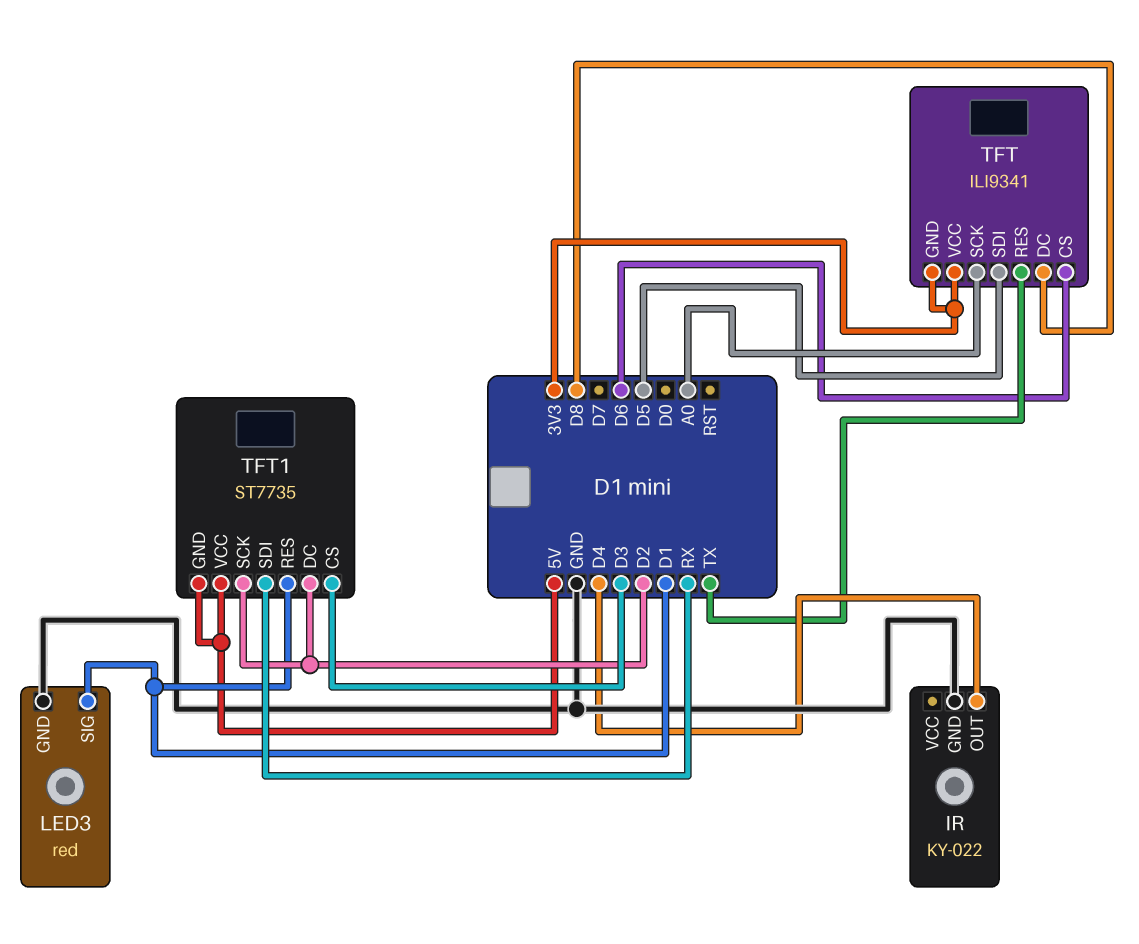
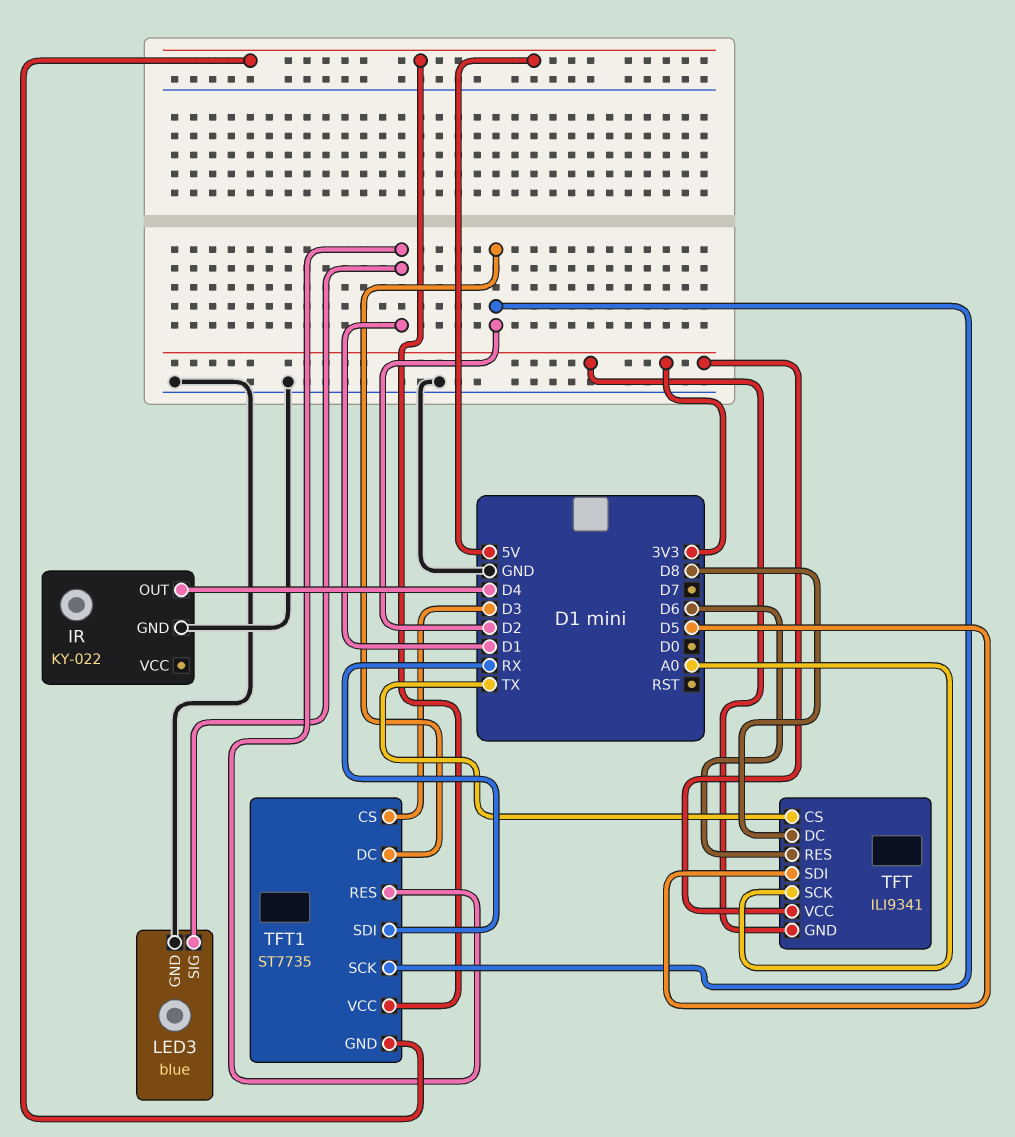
LED3: red -> blue
TFT pin CS: D6 -> TX
TFT pin RES: TX -> D6

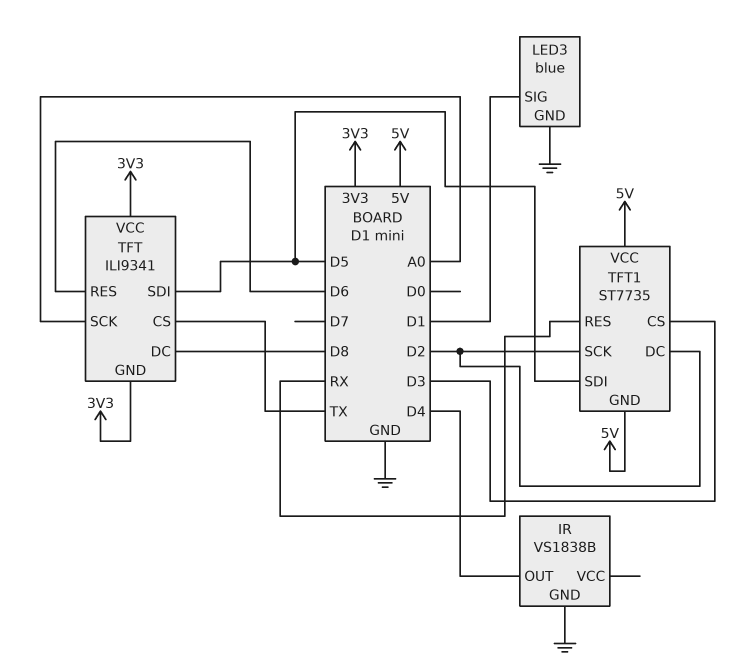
IR: KY-022 -> VS1838B
TFT1 pin RES: D1 -> RX
TFT1 pin SDI: RX -> D5

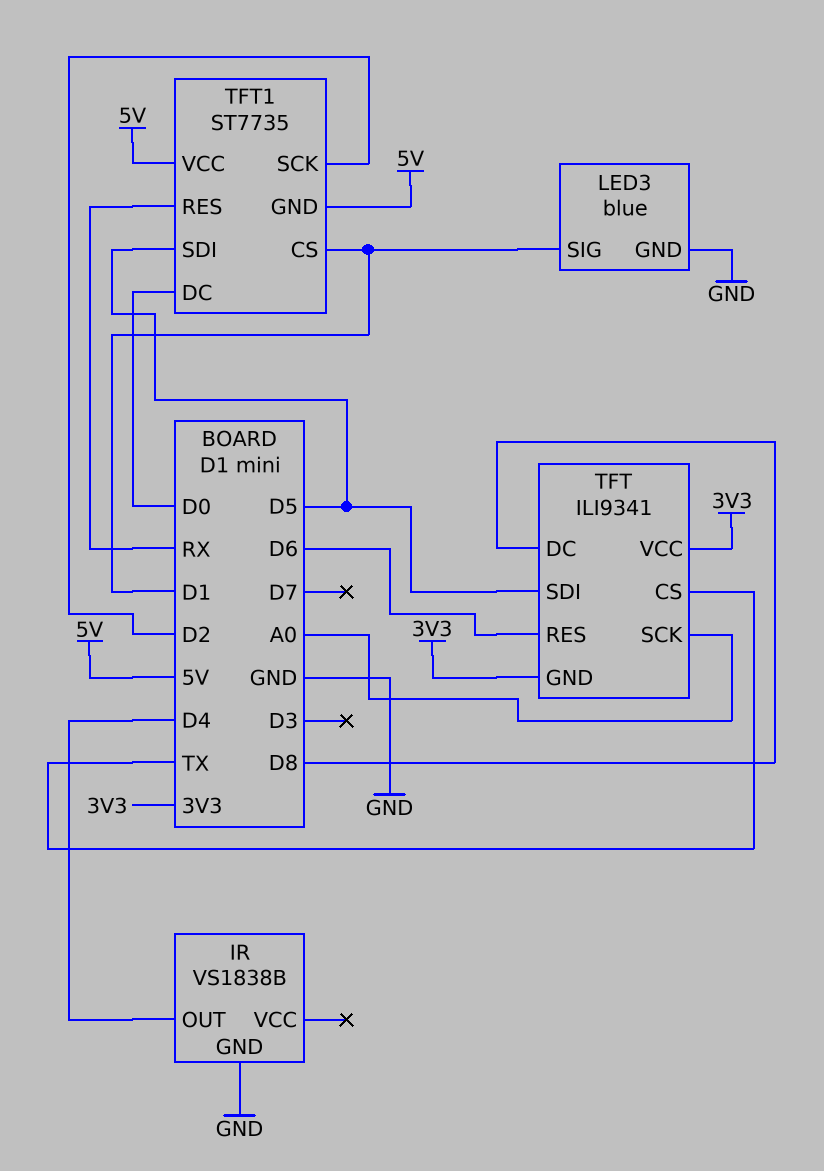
TFT1 pin CS: D3 -> D1
TFT1 pin DC: D2 -> D0

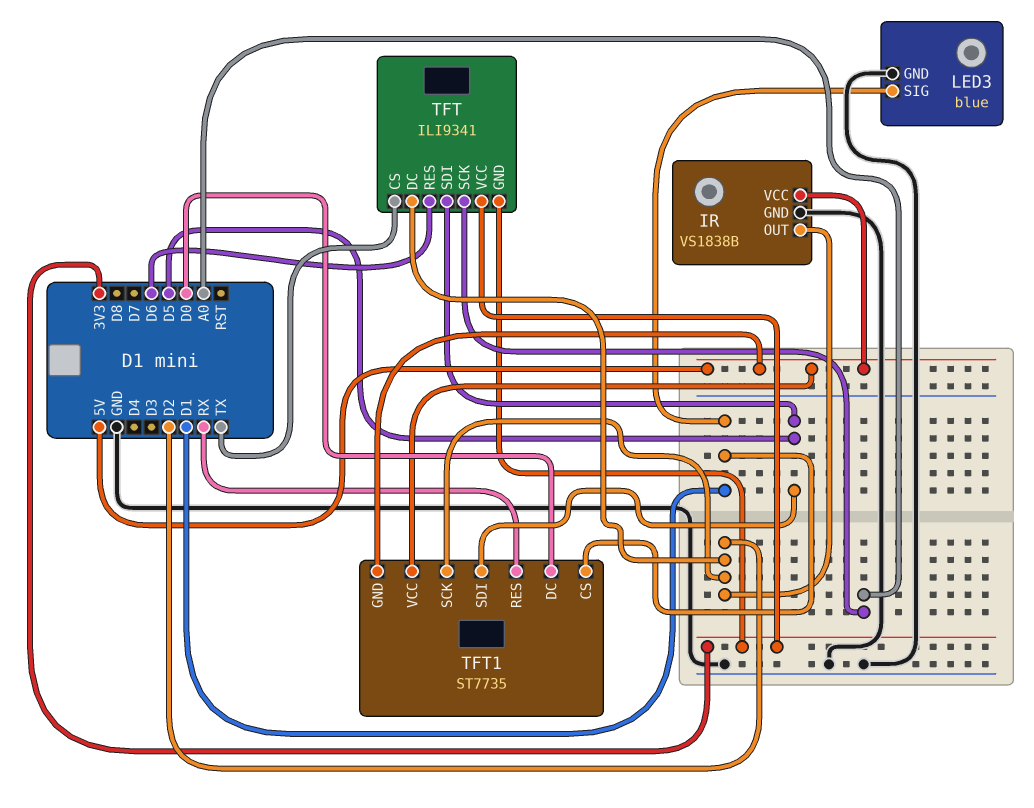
IR pin OUT: D4 -> D2
IR pin VCC: none -> 5V
TFT pin DC: D8 -> D2

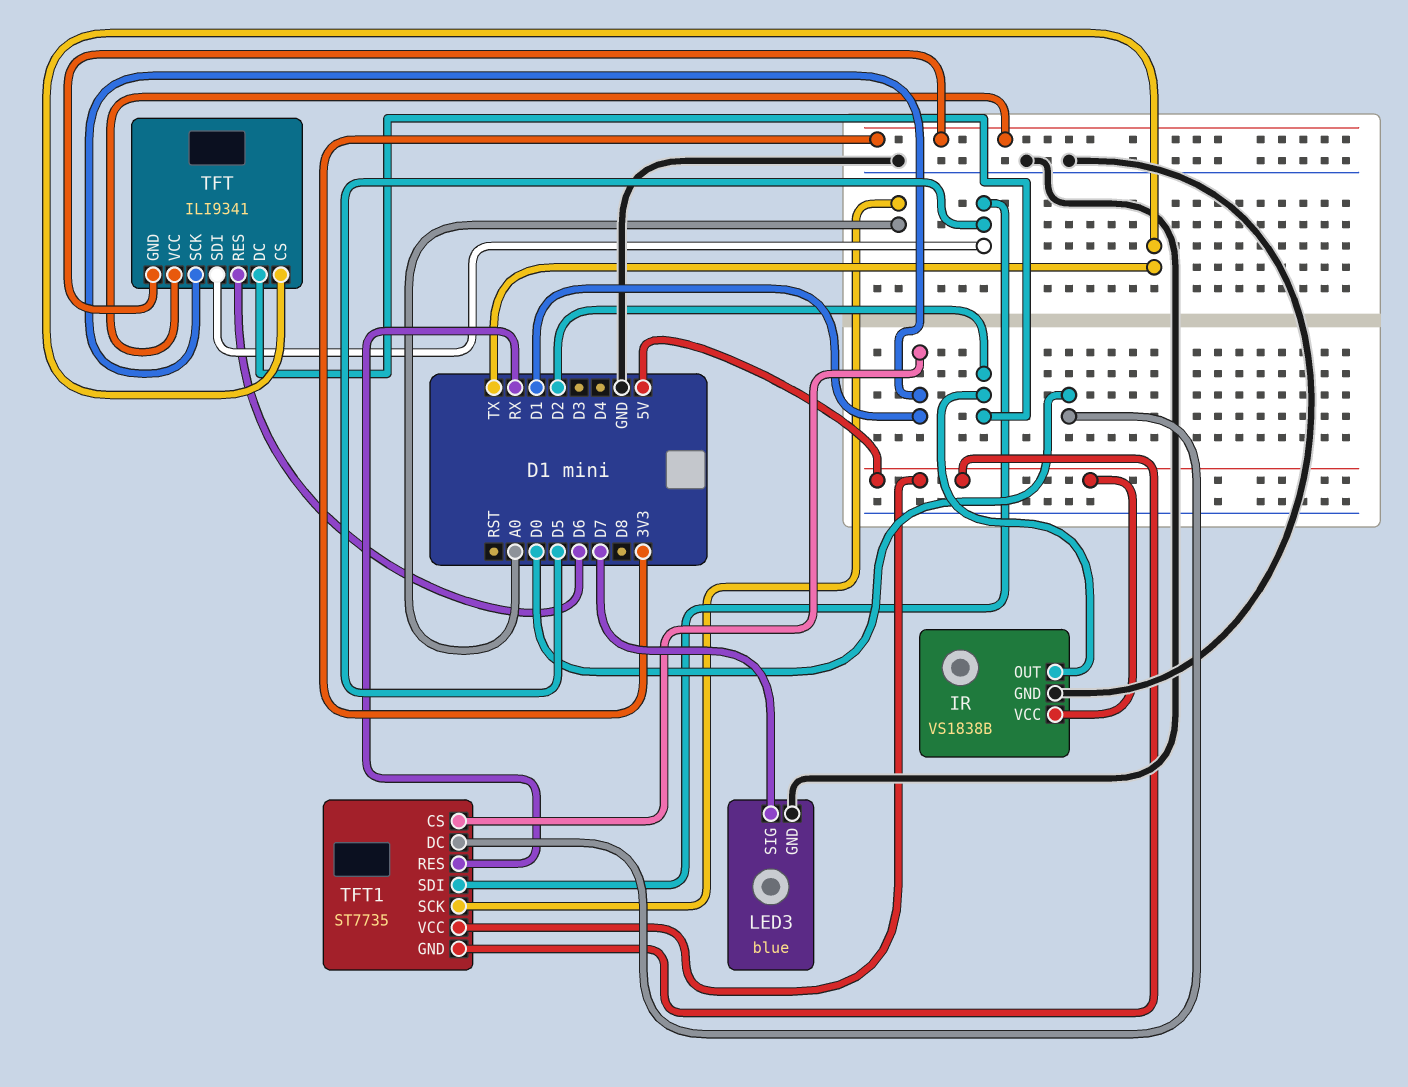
LED3 pin SIG: D1 -> D7
TFT pin SCK: A0 -> D1
TFT1 pin SCK: D2 -> A0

───

#### [TASK STATEMENT]
Write out the material exactly as it stands, omitting every picture.

#### [FINISHED EXERCISE]
LED3: red -> blue
TFT pin CS: D6 -> TX
TFT pin RES: TX -> D6

IR: KY-022 -> VS1838B
TFT1 pin RES: D1 -> RX
TFT1 pin SDI: RX -> D5

TFT1 pin CS: D3 -> D1
TFT1 pin DC: D2 -> D0

IR pin OUT: D4 -> D2
IR pin VCC: none -> 5V
TFT pin DC: D8 -> D2

LED3 pin SIG: D1 -> D7
TFT pin SCK: A0 -> D1
TFT1 pin SCK: D2 -> A0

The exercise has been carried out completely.